• WORK TASK
Below this line is the material. Write out only its lines from the one containing "camera: 95 degrees left, 35 degrees up" through the one containing "(308, 534) = (176, 440): brown", both kept, exactly.

• MATERIAL PROVIDED
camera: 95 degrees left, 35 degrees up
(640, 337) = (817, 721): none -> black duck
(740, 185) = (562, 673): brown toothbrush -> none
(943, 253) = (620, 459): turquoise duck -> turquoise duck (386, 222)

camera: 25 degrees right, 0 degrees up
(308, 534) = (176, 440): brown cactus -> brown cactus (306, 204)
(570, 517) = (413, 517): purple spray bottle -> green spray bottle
---
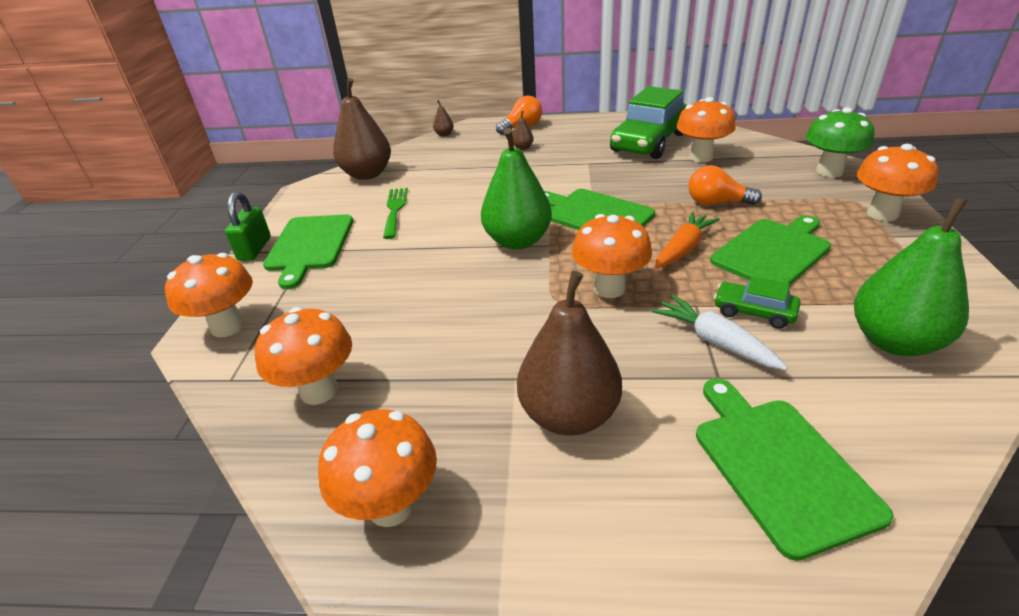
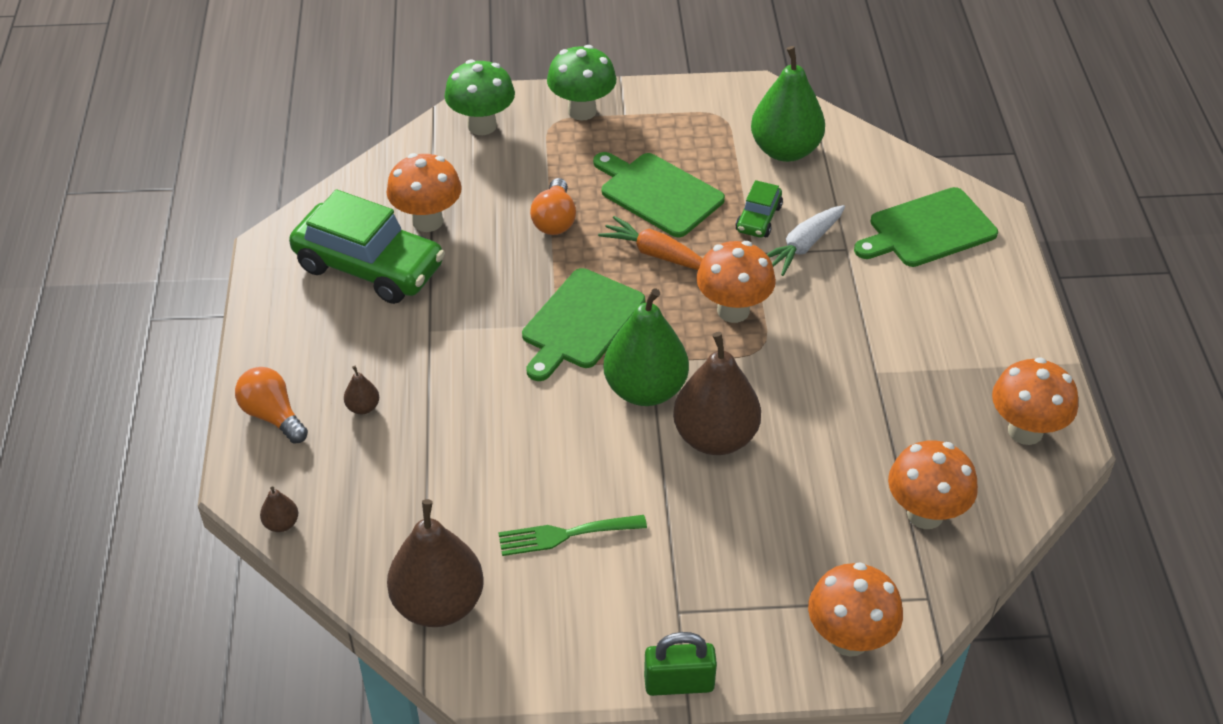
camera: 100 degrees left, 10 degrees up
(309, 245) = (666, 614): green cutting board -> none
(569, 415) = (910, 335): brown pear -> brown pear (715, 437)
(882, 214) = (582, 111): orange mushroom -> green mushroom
--
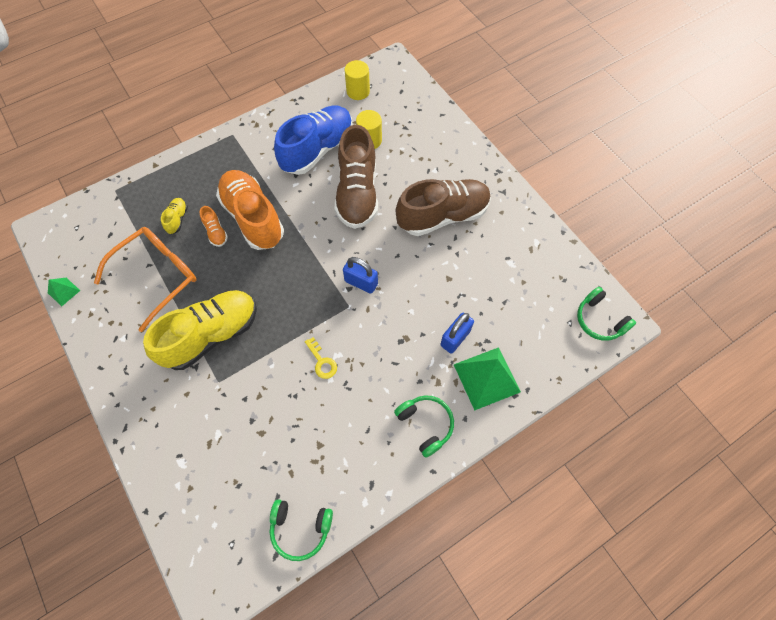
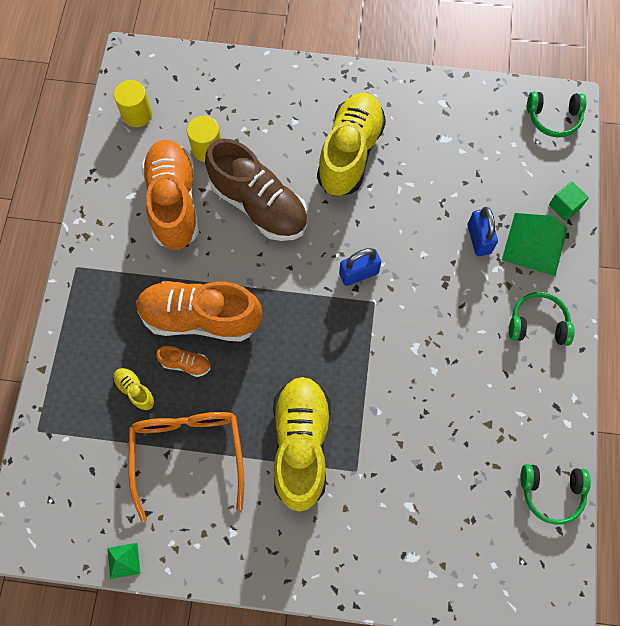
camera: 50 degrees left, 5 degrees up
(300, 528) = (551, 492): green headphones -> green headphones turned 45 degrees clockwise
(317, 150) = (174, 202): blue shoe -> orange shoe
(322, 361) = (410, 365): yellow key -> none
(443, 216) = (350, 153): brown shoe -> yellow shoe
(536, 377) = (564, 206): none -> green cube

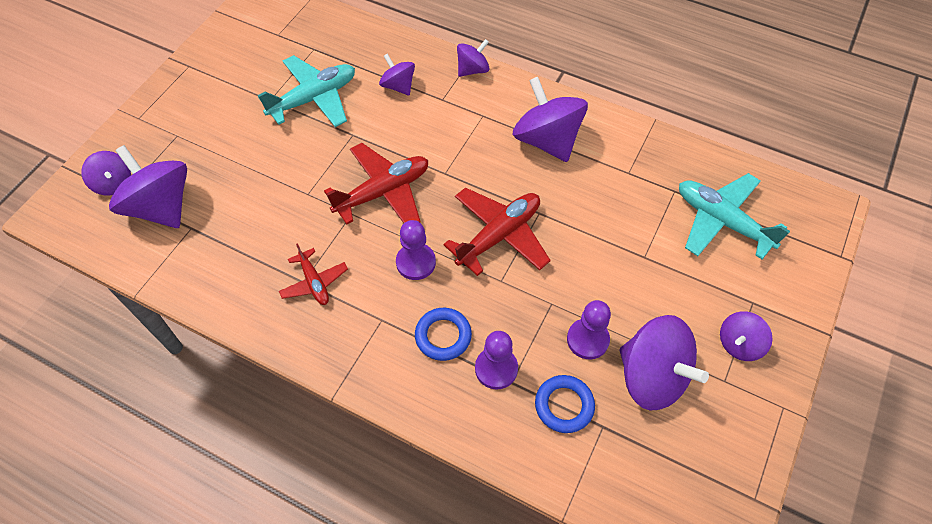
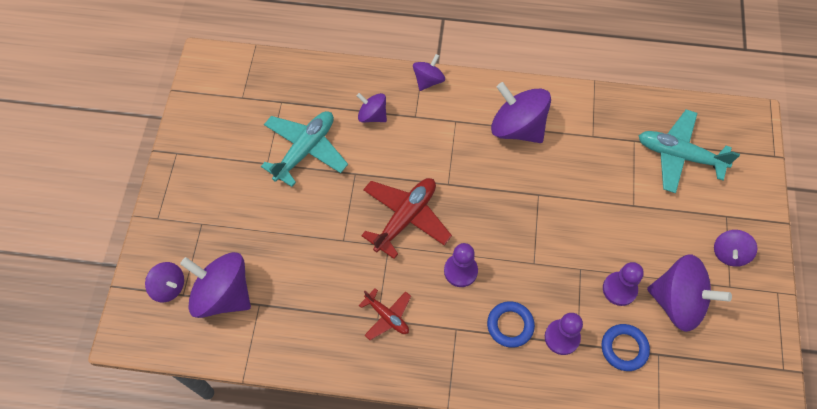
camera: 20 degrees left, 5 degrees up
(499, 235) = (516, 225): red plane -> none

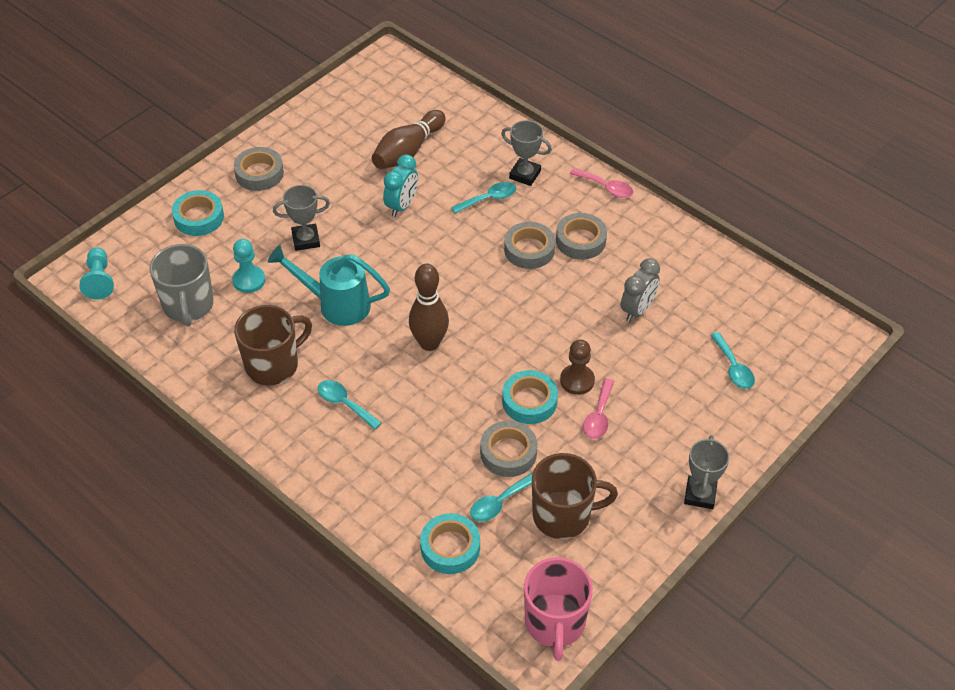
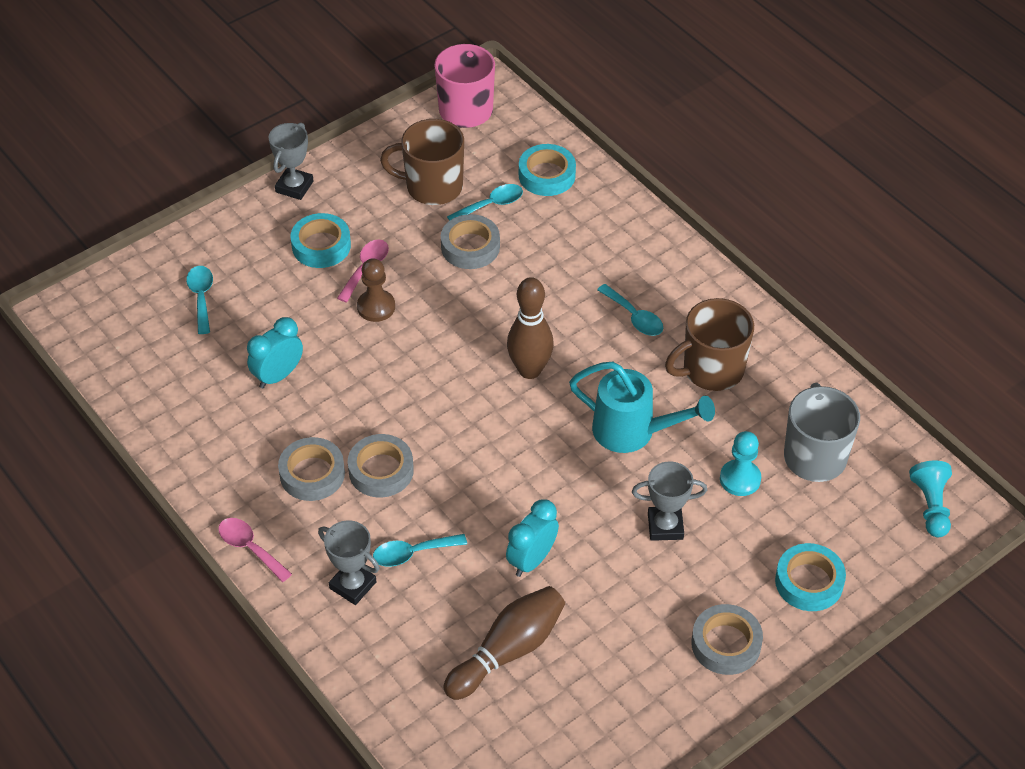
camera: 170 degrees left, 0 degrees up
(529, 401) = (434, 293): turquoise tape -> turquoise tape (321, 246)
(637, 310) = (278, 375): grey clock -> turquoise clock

• EXERCISE RESPONSE
camera: 95 degrees left, 35 degrees up
(640, 337) = (817, 721): none -> black duck
(740, 185) = (562, 673): brown toothbrush -> none
(943, 253) = (620, 459): turquoise duck -> turquoise duck (386, 222)

camera: 25 degrees right, 0 degrees up
(308, 534) = (176, 440): brown cactus -> brown cactus (306, 204)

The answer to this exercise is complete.